### EXERCISE DESCRIPTION
Where the records below show the word "white" in a line, please copy that line.

━━━ PROVIDED DATA

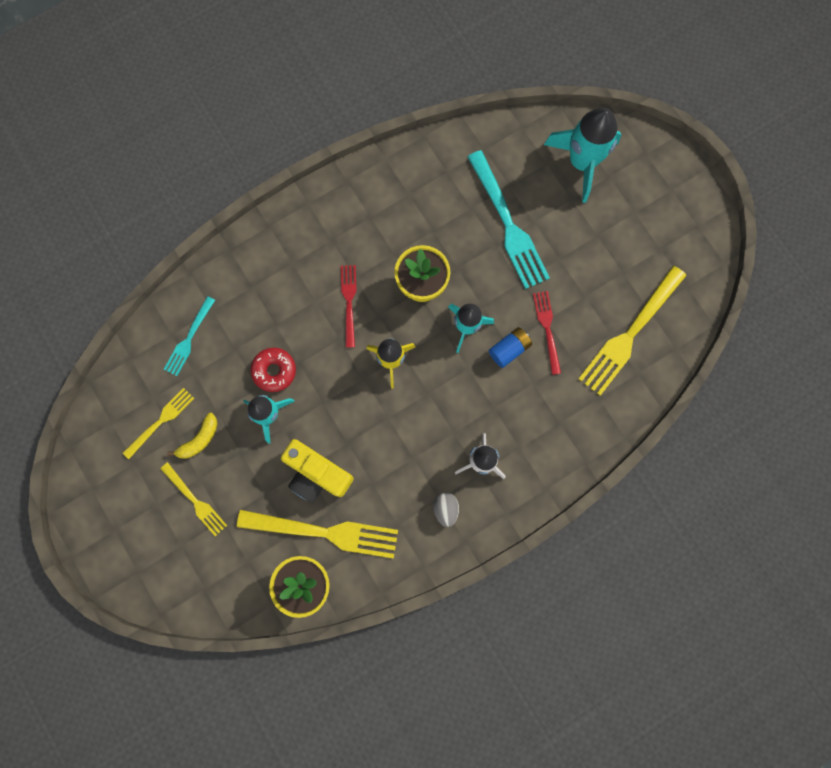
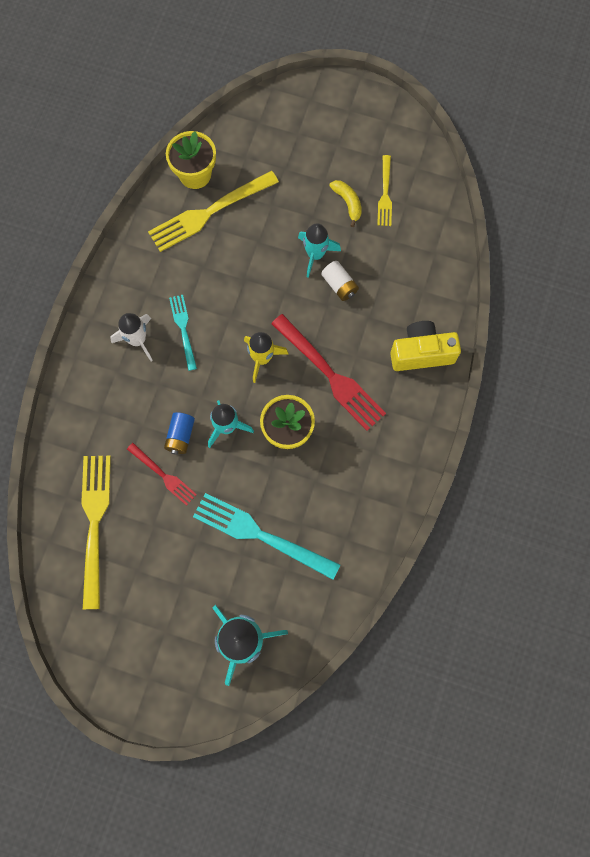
camera: 140 degrees right, 5 degrees down
(189, 338) = (419, 259): turquoise fork -> turquoise fork (183, 329)
(195, 501) = (314, 165): yellow fork -> none
(199, 439) = (348, 203): yellow banana -> yellow banana turned 150 degrees clockwise
(274, 371) = (339, 285): red donut -> white battery
(317, 474) = (247, 243): yellow camera -> yellow camera (421, 353)
(349, 302) = (330, 375): red fork -> red fork, size x1.79
(445, 509) = (137, 290): grey egg -> none

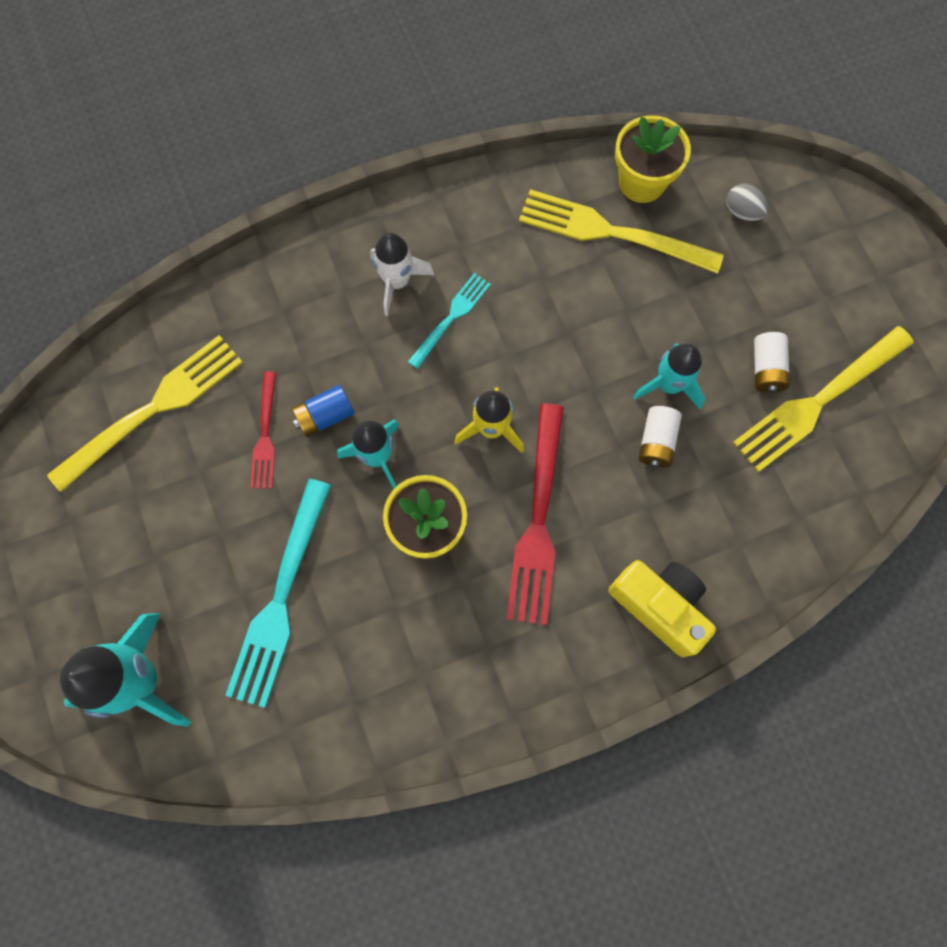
camera: 50 degrees right, 0 degrees up
(256, 142) = (742, 212): none -> grey egg
(261, 535) = (280, 599): turquoise fork -> turquoise fork turned 150 degrees counterclockwise
(348, 203) = (766, 369): yellow banana -> white battery
(385, 194) = (818, 401): yellow fork -> yellow fork, size x1.79

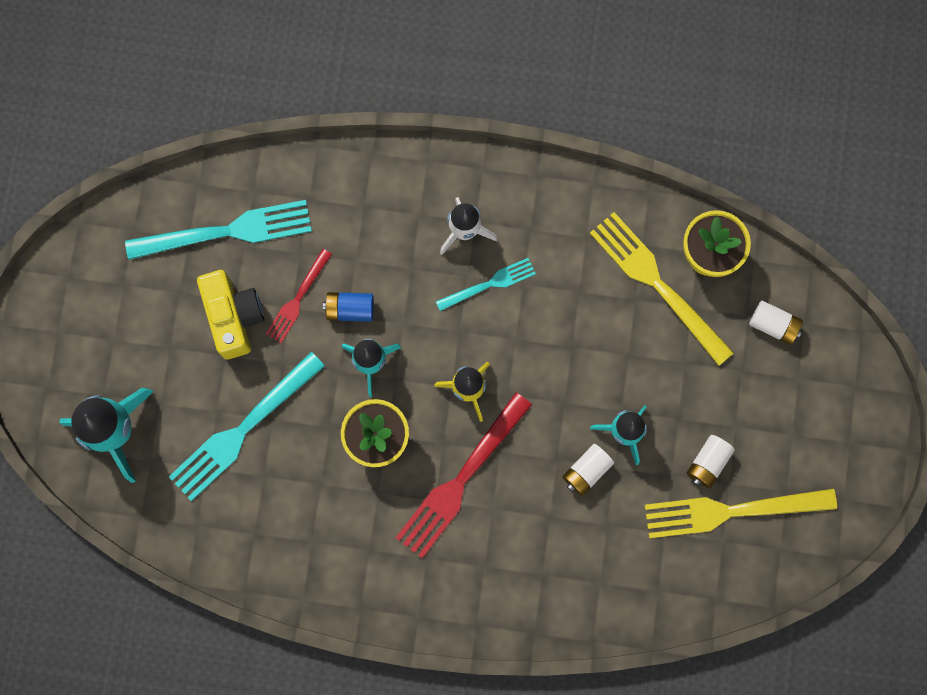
camera: 30 degrees right, 5 degrees up
(153, 409) = (226, 231): yellow fork -> turquoise fork
(659, 606) = (511, 593): yellow camera -> yellow camera (234, 317)
(742, 212) = (773, 325): grey egg -> white battery

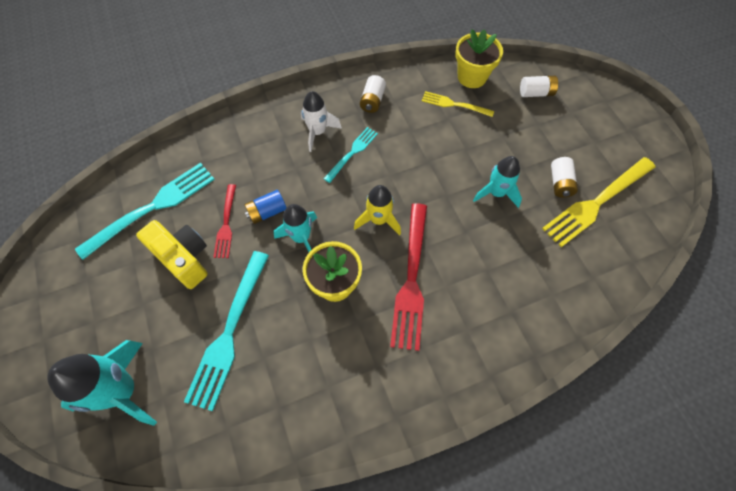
camera: 30 degrees left, 15 degrees down
(586, 471) = (490, 228): white battery -> white battery (372, 101)
(657, 284) = (454, 104): yellow fork -> yellow fork, size x0.56

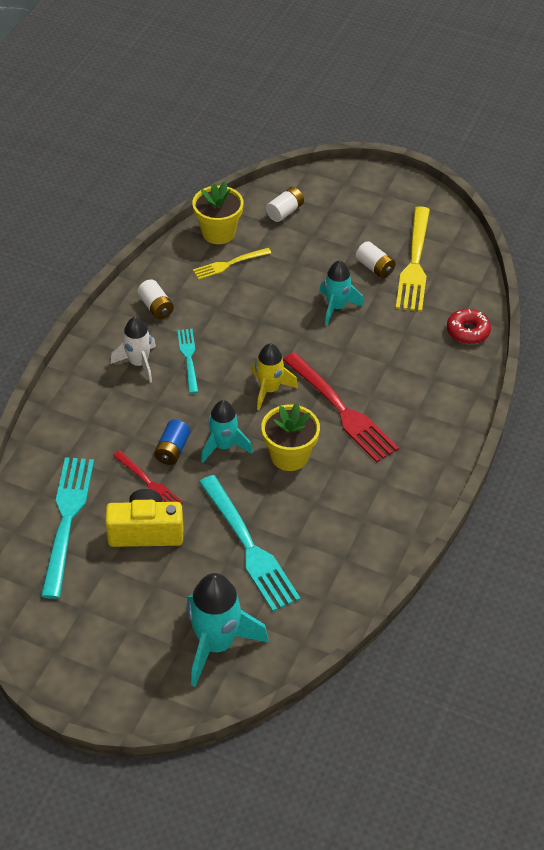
camera: 45 degrees left, 15 degrees down
(583, 294) = (467, 331): none -> red donut

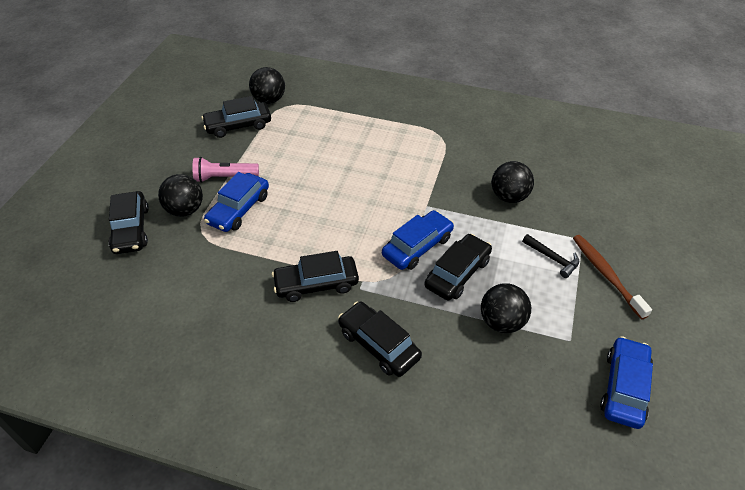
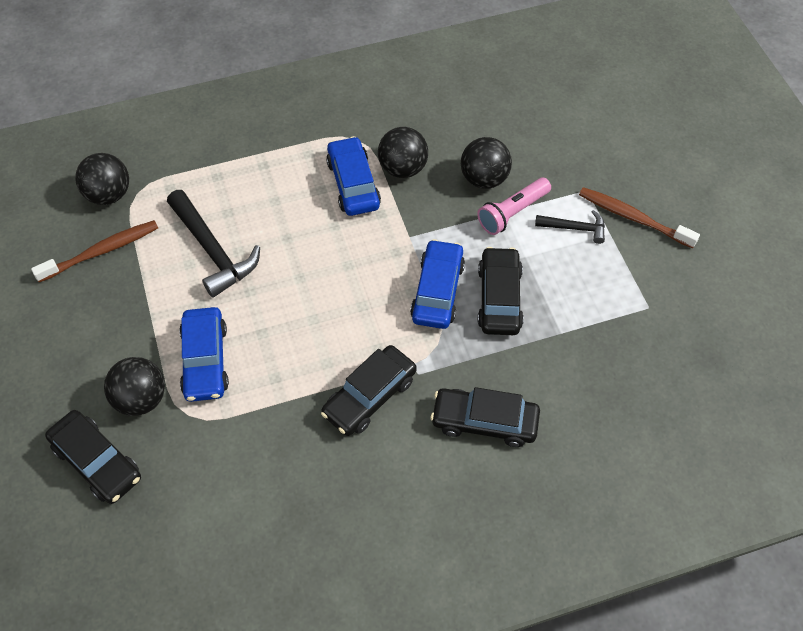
camera: 35 degrees left, 10 degrees up
(224, 177) = (150, 330): pink flashlight -> pink flashlight (512, 213)
(238, 125) = (101, 251): black car -> brown toothbrush
(298, 154) = (212, 250): none -> black hammer
(501, 322) = (577, 326): black ball -> black ball (403, 168)
(624, 387) = (721, 326): blue car -> blue car (353, 184)

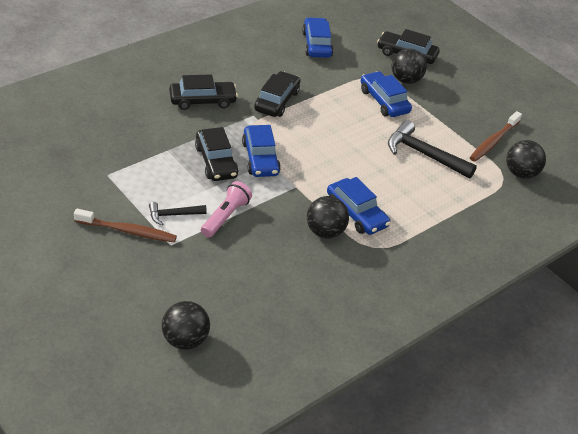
camera: 155 degrees right, 15 degrees down
(238, 525) = (316, 44): none -> blue car
(484, 179) = (257, 237): black ball -> black ball (185, 340)

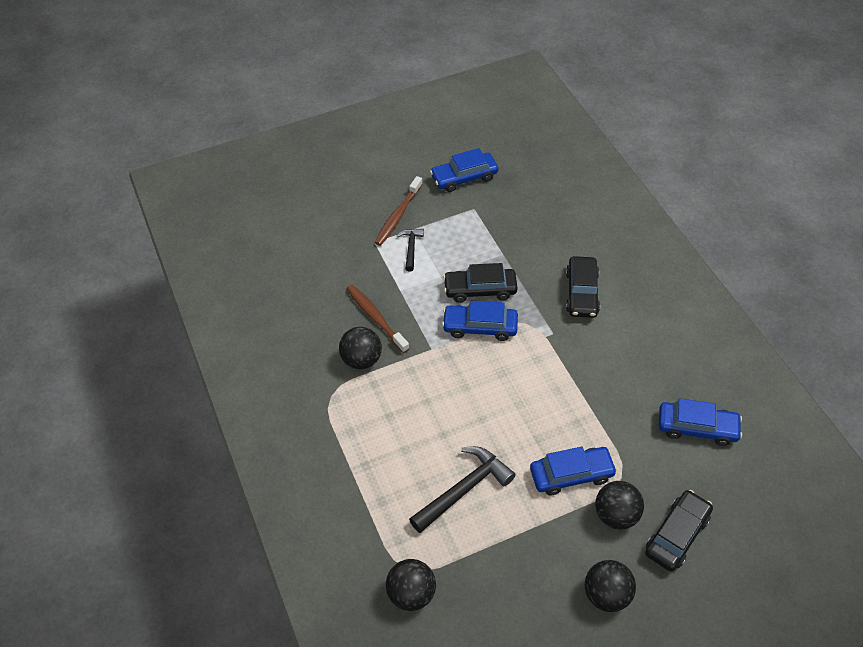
camera: 110 degrees right, 10 degrees up
(185, 340) = (267, 238): black ball -> black ball (606, 594)
(225, 216) = (400, 285): pink flashlight -> none
(277, 101) = (578, 360): black car -> none
(356, 213) = (381, 393): blue car -> blue car (464, 177)
(493, 141) = (477, 583): brown toothbrush -> brown toothbrush (375, 318)

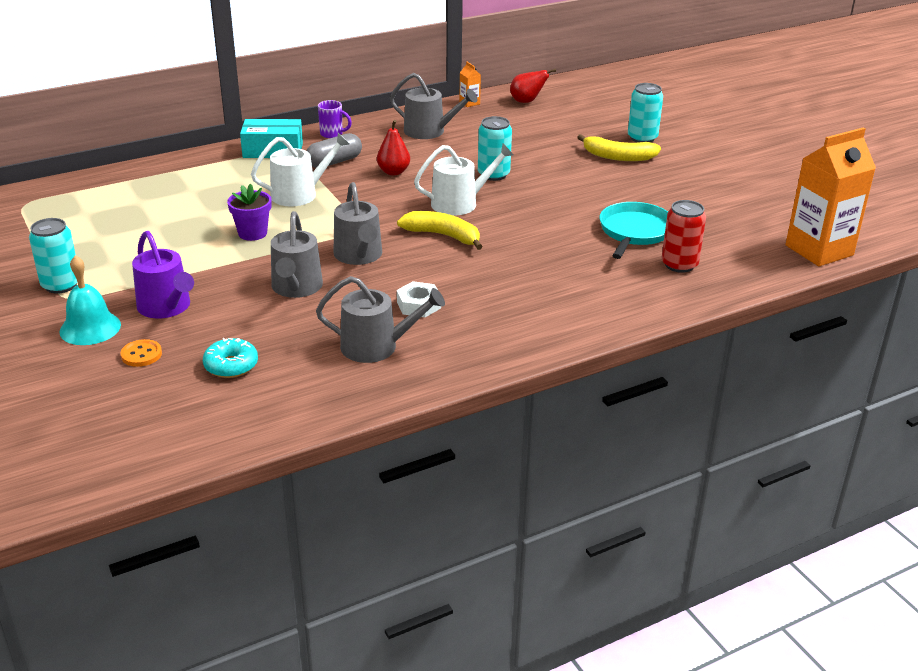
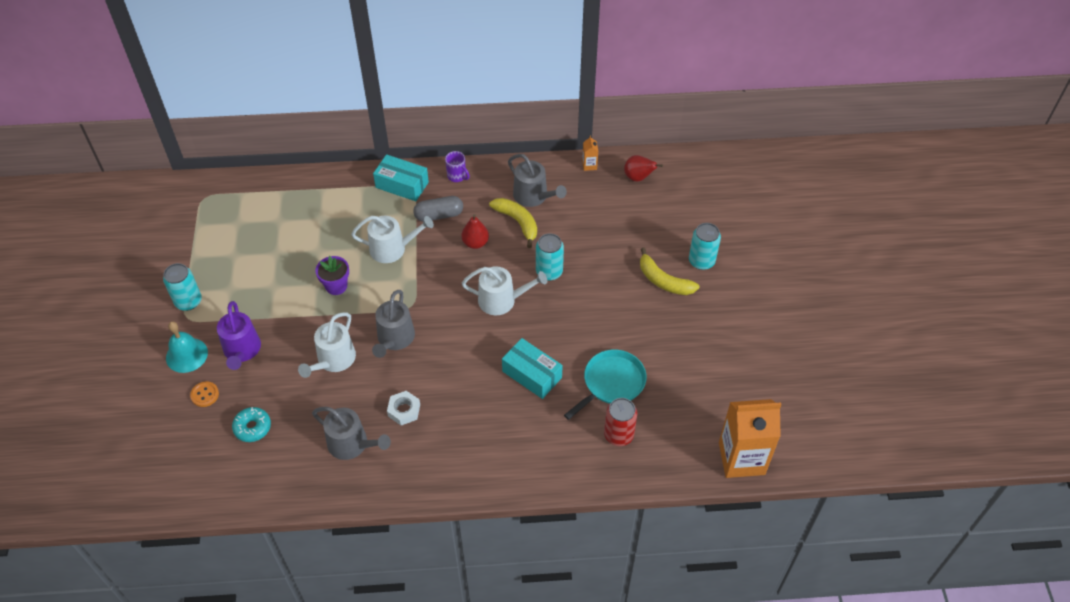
camera: 25 degrees right, 20 degrees up
(296, 288) = (333, 360): grey watering can -> white watering can
(443, 236) = (466, 336): yellow banana -> yellow banana (517, 222)
(543, 245) = (532, 374): none -> turquoise box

━━━━━━

### RESPONSE AREA
(274, 371) = (339, 285): red donut -> white battery
(348, 203) = (766, 369): yellow banana -> white battery
(742, 212) = (773, 325): grey egg -> white battery
(586, 471) = (490, 228): white battery -> white battery (372, 101)
(296, 288) = (333, 360): grey watering can -> white watering can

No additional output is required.